Retype the lines from the first one in the records down to the line containing "purple hexagon: (87, 252)", counting both, and leave out any pictures.

PROVIDED MATERIAL:
=======

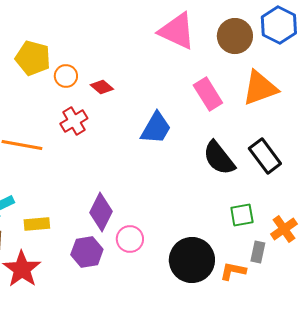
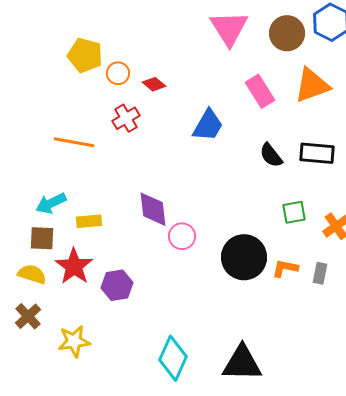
pink triangle: (177, 31) -> (229, 28), turned 33
black rectangle: (265, 156) -> (317, 153), turned -48
black semicircle: (219, 158) -> (271, 155), size x0.7
purple diamond: (101, 212) -> (153, 209), turned -33
purple hexagon: (87, 252) -> (117, 285), moved
gray rectangle: (258, 252) -> (320, 273), moved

=======

WRITTEN REPLY:
pink triangle: (177, 31) -> (229, 28), turned 33
black rectangle: (265, 156) -> (317, 153), turned -48
black semicircle: (219, 158) -> (271, 155), size x0.7
purple diamond: (101, 212) -> (153, 209), turned -33
purple hexagon: (87, 252) -> (117, 285), moved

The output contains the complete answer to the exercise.